**Task goal:**
Put the lines in the rows below into a JSON list of strings, one string per line, leaving out blank lines. Include only the lines starting with the one that contains "to the camera?" and going on through the last line of the rows.

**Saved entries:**
------------------------------------

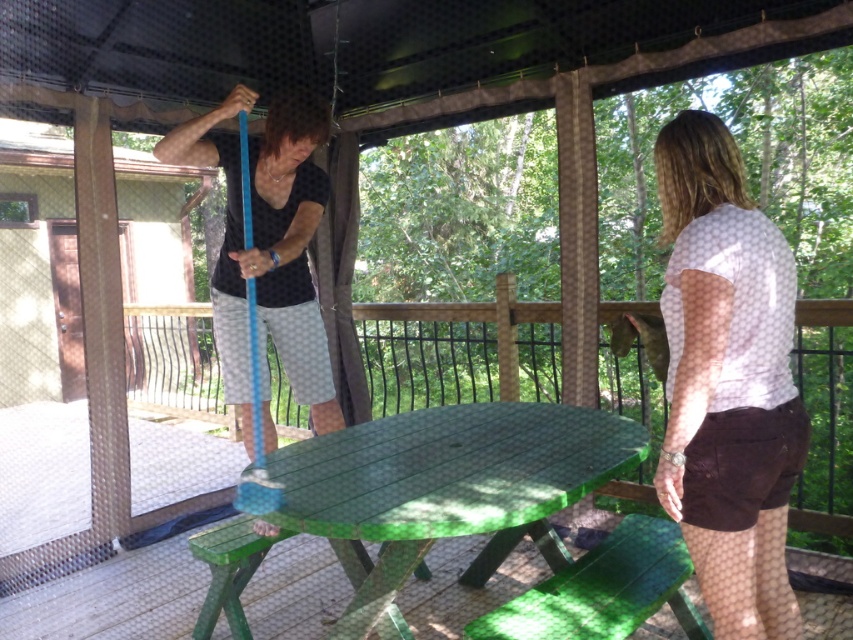
You are planning to place a large rectangular board game on the green wood picnic table at center and the green painted wood table at center. Which table do you think will accommodate the board game better?

The green painted wood table at center has a greater width than the green wood picnic table at center, so it can accommodate the board game better.

You are standing on the wooden deck and want to place a small plant pot between the two points labeled as point (199, 570) and point (708, 412). Which point should the pot be closer to in order to be nearer to the camera?

The small plant pot should be placed closer to point (199, 570) because it is further to the camera than point (708, 412).

You are standing on the wooden deck and want to place a small potted plant between the white dotted shirt at center and the green painted wood table at center. Based on their positions, which object should the plant be closer to?

The white dotted shirt at center is to the right of the green painted wood table at center, so the plant should be placed closer to the green painted wood table at center to be between them.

------------------------------------

**Response:**
[
  "You are standing on the wooden deck and want to place a small plant pot between the two points labeled as point (199, 570) and point (708, 412). Which point should the pot be closer to in order to be nearer to the camera?",
  "The small plant pot should be placed closer to point (199, 570) because it is further to the camera than point (708, 412).",
  "You are standing on the wooden deck and want to place a small potted plant between the white dotted shirt at center and the green painted wood table at center. Based on their positions, which object should the plant be closer to?",
  "The white dotted shirt at center is to the right of the green painted wood table at center, so the plant should be placed closer to the green painted wood table at center to be between them."
]